::: DATA EXCERPTS :::
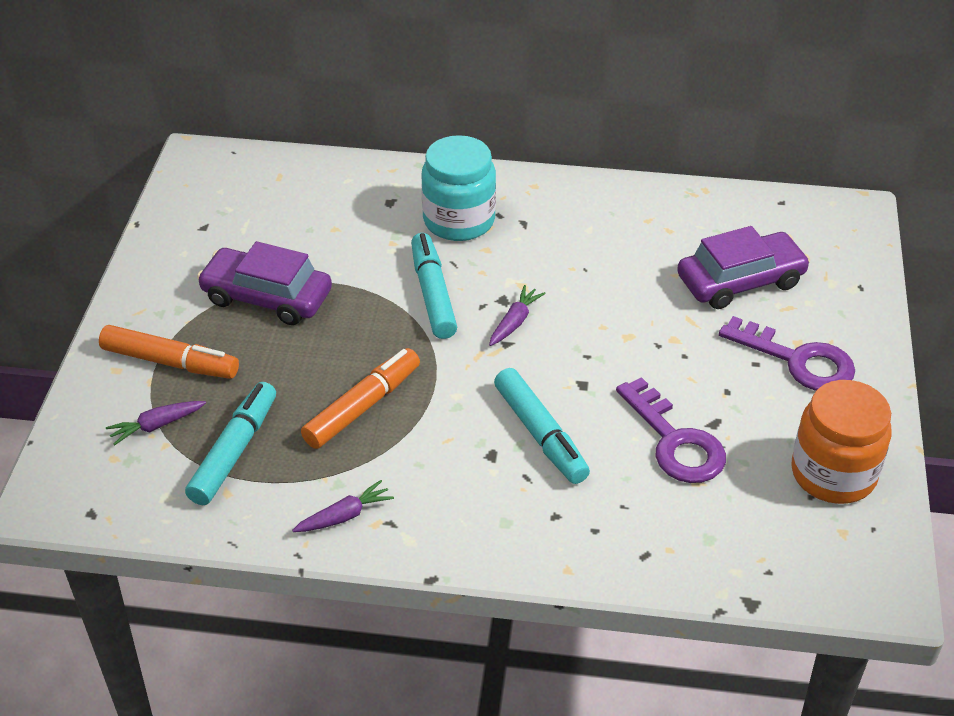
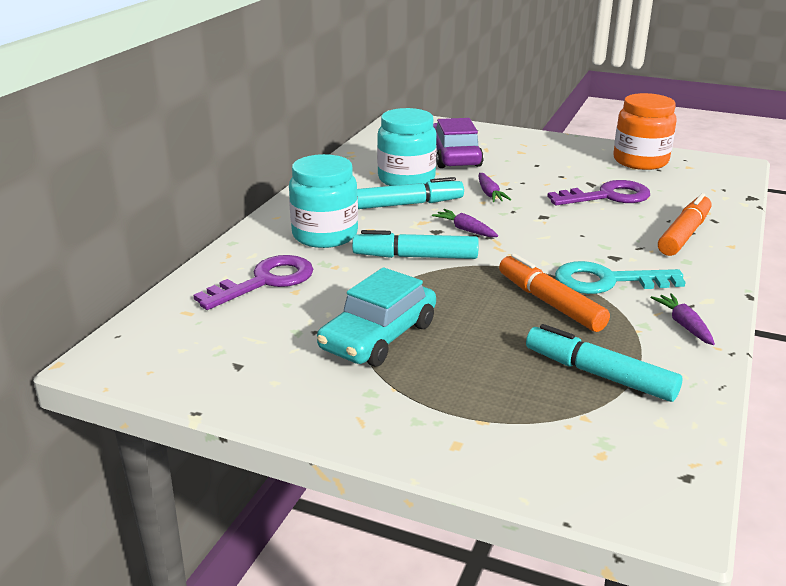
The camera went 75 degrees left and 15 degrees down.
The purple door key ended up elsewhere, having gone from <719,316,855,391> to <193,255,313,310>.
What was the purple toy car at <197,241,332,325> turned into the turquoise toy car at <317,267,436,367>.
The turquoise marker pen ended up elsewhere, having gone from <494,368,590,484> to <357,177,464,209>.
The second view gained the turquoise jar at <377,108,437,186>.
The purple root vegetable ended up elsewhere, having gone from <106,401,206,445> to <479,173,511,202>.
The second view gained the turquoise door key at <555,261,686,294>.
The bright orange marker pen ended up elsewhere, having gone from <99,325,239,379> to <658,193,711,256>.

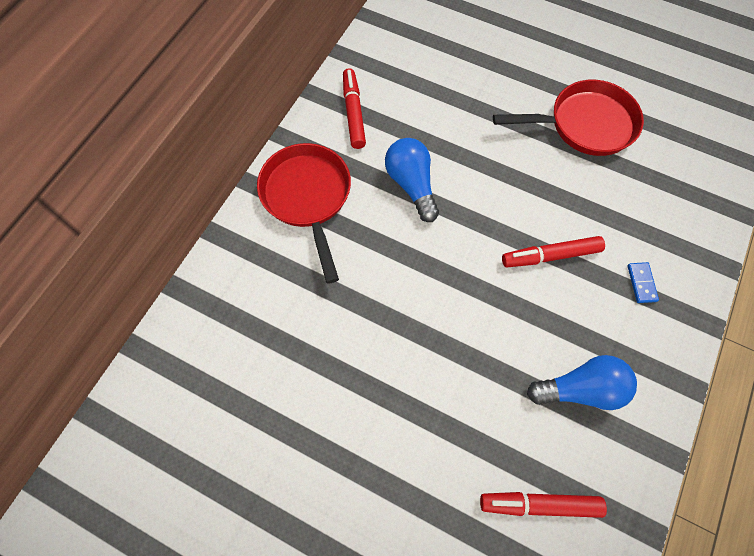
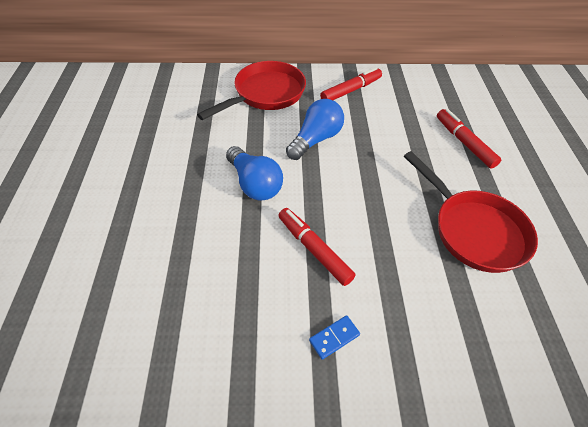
The camera went 60 degrees right and 15 degrees down.
The blue bulb ended up elsewhere, having gone from <527,355,637,410> to <226,146,283,201>.
The red marker pen ended up elsewhere, having gone from <480,492,607,518> to <437,109,501,169>.

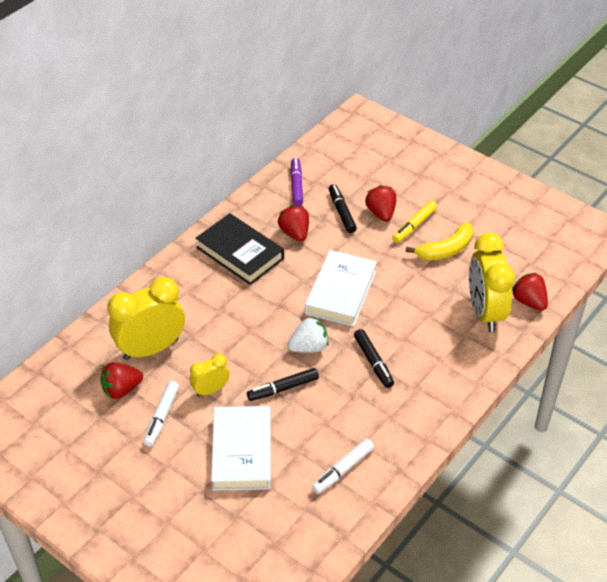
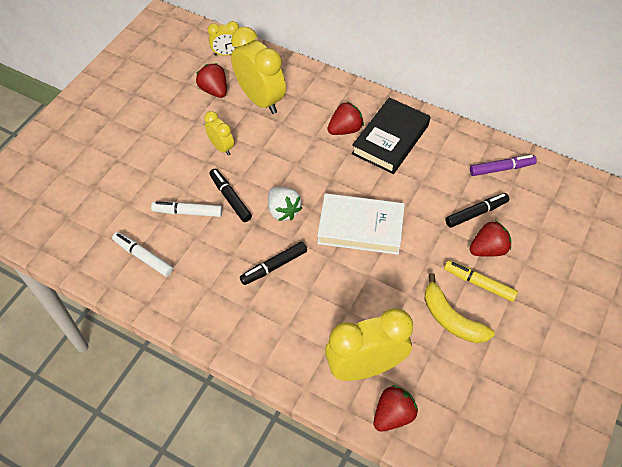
The camera went 80 degrees right and 10 degrees up.
The snow-white marker pen ended up elsewhere, having gone from <143,381,179,447> to <151,201,222,217>.
The second view gained the golden alarm clock at <208,21,239,56>.
The red berry ended up elsewhere, having gone from <278,205,309,242> to <327,102,364,135>.
The second view lost the snow-white hardcover at <211,406,271,491>.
:::
[TASK DIRECTIONS]: Copy the lines of the records, beginning where the line containing "The camera went 60" appears and continuing through the final line, exactly and with no pictures.

[OUTPUT FOR THIS EXERCISE]:
The camera went 60 degrees right and 15 degrees down.
The blue bulb ended up elsewhere, having gone from <527,355,637,410> to <226,146,283,201>.
The red marker pen ended up elsewhere, having gone from <480,492,607,518> to <437,109,501,169>.

The camera went 80 degrees right and 10 degrees up.
The snow-white marker pen ended up elsewhere, having gone from <143,381,179,447> to <151,201,222,217>.
The second view gained the golden alarm clock at <208,21,239,56>.
The red berry ended up elsewhere, having gone from <278,205,309,242> to <327,102,364,135>.
The second view lost the snow-white hardcover at <211,406,271,491>.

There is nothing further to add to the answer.